What is needed>
Copy out word for word the lines in the entries that follow, from the line containing "Indeed, matte yellow" through the line containing "This screenshot has", including both of those lines.
───
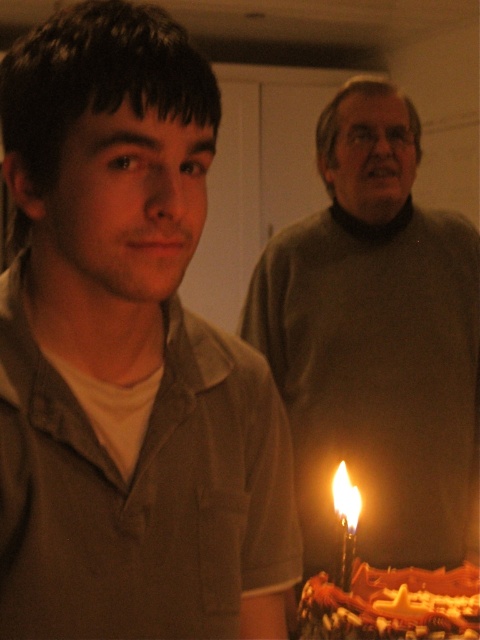
You are an interior designer analyzing the lighting in this room. The candle on the cake in the lower right corner is the only light source. Where would you place a matte brown shirt at center to ensure it is fully illuminated by the candlelight?

The matte brown shirt at center should be placed at point (127, 355) to ensure it is fully illuminated by the candlelight.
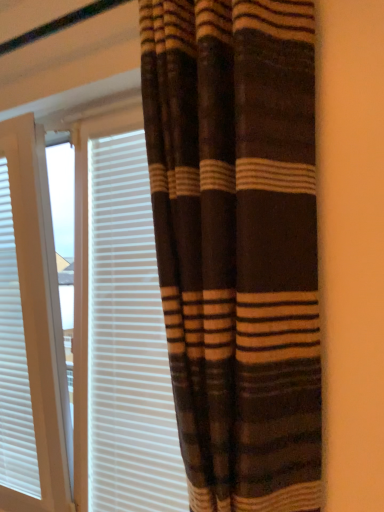
Question: Should I look upward or downward to see white textured blinds at left?

Choices:
 (A) up
 (B) down

Answer: (B)

Question: Does brown striped curtain at center contain white textured blinds at left?

Choices:
 (A) no
 (B) yes

Answer: (A)

Question: Considering the relative positions of brown striped curtain at center and white textured blinds at left in the image provided, is brown striped curtain at center in front of white textured blinds at left?

Choices:
 (A) yes
 (B) no

Answer: (A)

Question: Is brown striped curtain at center taller than white textured blinds at left?

Choices:
 (A) yes
 (B) no

Answer: (A)

Question: Is brown striped curtain at center behind white textured blinds at left?

Choices:
 (A) no
 (B) yes

Answer: (A)

Question: Can we say brown striped curtain at center lies outside white textured blinds at left?

Choices:
 (A) no
 (B) yes

Answer: (B)

Question: Is brown striped curtain at center with white textured blinds at left?

Choices:
 (A) no
 (B) yes

Answer: (A)

Question: Does brown striped curtain at center have a lesser height compared to white textured blinds at center?

Choices:
 (A) no
 (B) yes

Answer: (A)

Question: Is brown striped curtain at center far away from white textured blinds at center?

Choices:
 (A) no
 (B) yes

Answer: (A)

Question: From a real-world perspective, is brown striped curtain at center on top of white textured blinds at center?

Choices:
 (A) yes
 (B) no

Answer: (A)

Question: Could you tell me if brown striped curtain at center is turned towards white textured blinds at center?

Choices:
 (A) yes
 (B) no

Answer: (B)

Question: Considering the relative sizes of brown striped curtain at center and white textured blinds at center in the image provided, is brown striped curtain at center smaller than white textured blinds at center?

Choices:
 (A) yes
 (B) no

Answer: (B)

Question: Is brown striped curtain at center wider than white textured blinds at center?

Choices:
 (A) yes
 (B) no

Answer: (A)

Question: Can you confirm if white textured blinds at left is taller than white textured blinds at center?

Choices:
 (A) yes
 (B) no

Answer: (B)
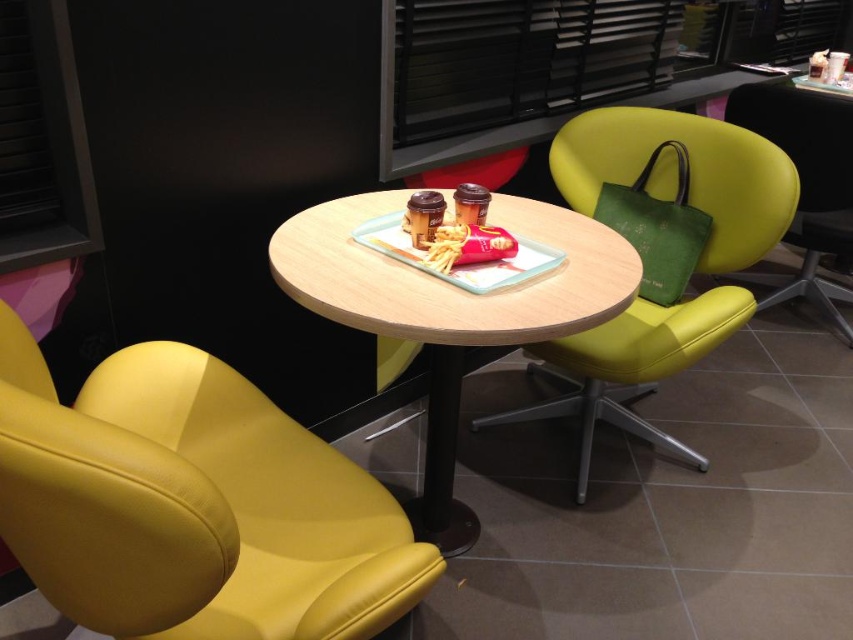
I want to click on matte yellow swivel chair at center, so click(x=682, y=173).

Can you confirm if matte yellow swivel chair at center is bigger than green leather chair at upper right?

Indeed, matte yellow swivel chair at center has a larger size compared to green leather chair at upper right.

Which is in front, point (585, 195) or point (801, 132)?

Positioned in front is point (585, 195).

In order to click on matte yellow swivel chair at center in this screenshot , I will do click(682, 173).

Locate an element on the screen. Image resolution: width=853 pixels, height=640 pixels. yellow leather swivel chair at lower left is located at coordinates (192, 504).

Who is lower down, yellow leather swivel chair at lower left or matte yellow swivel chair at center?

yellow leather swivel chair at lower left

This screenshot has width=853, height=640. Find the location of `yellow leather swivel chair at lower left`. yellow leather swivel chair at lower left is located at coordinates (192, 504).

Does yellow leather swivel chair at lower left have a greater height compared to green leather chair at upper right?

Incorrect, yellow leather swivel chair at lower left's height is not larger of green leather chair at upper right's.

Measure the distance between yellow leather swivel chair at lower left and green leather chair at upper right.

7.60 feet

Is point (113, 618) less distant than point (799, 224)?

That is True.

The width and height of the screenshot is (853, 640). I want to click on yellow leather swivel chair at lower left, so click(192, 504).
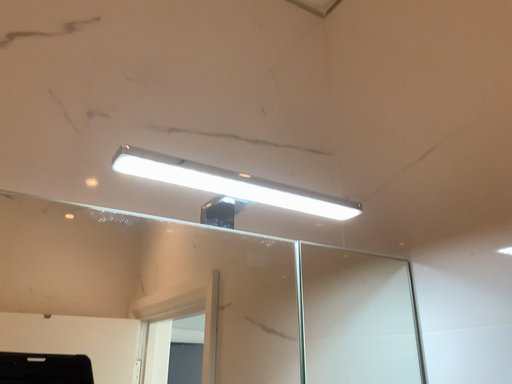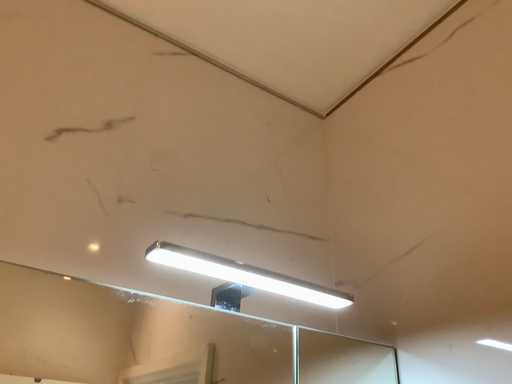
Question: How did the camera likely rotate when shooting the video?

Choices:
 (A) rotated downward
 (B) rotated upward

Answer: (B)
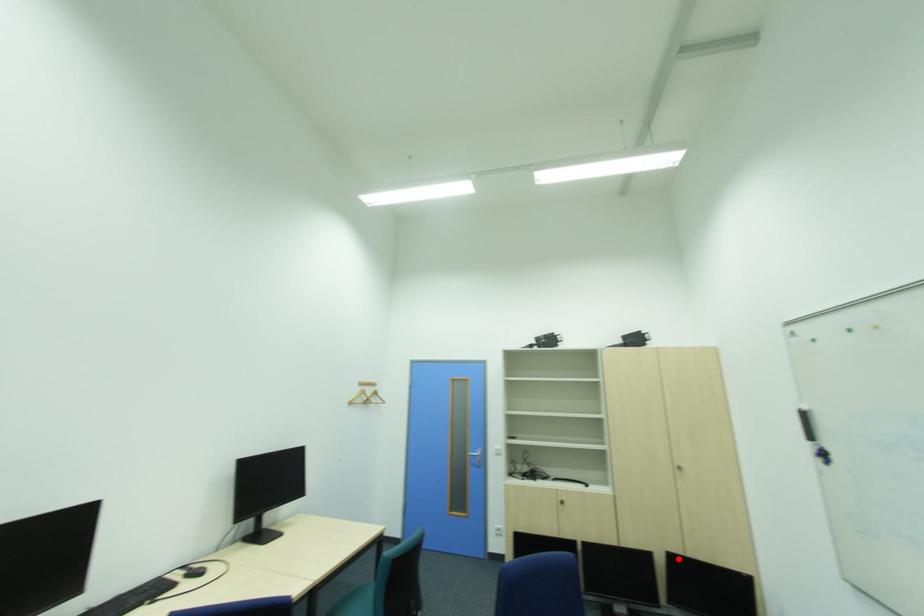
───
Solution for this task>
Indeed, matte yellow swivel chair at center has a larger size compared to green leather chair at upper right.

Which is in front, point (585, 195) or point (801, 132)?

Positioned in front is point (585, 195).

In order to click on matte yellow swivel chair at center in this screenshot , I will do click(682, 173).

Locate an element on the screen. Image resolution: width=853 pixels, height=640 pixels. yellow leather swivel chair at lower left is located at coordinates (192, 504).

Who is lower down, yellow leather swivel chair at lower left or matte yellow swivel chair at center?

yellow leather swivel chair at lower left

This screenshot has width=853, height=640. Find the location of `yellow leather swivel chair at lower left`. yellow leather swivel chair at lower left is located at coordinates (192, 504).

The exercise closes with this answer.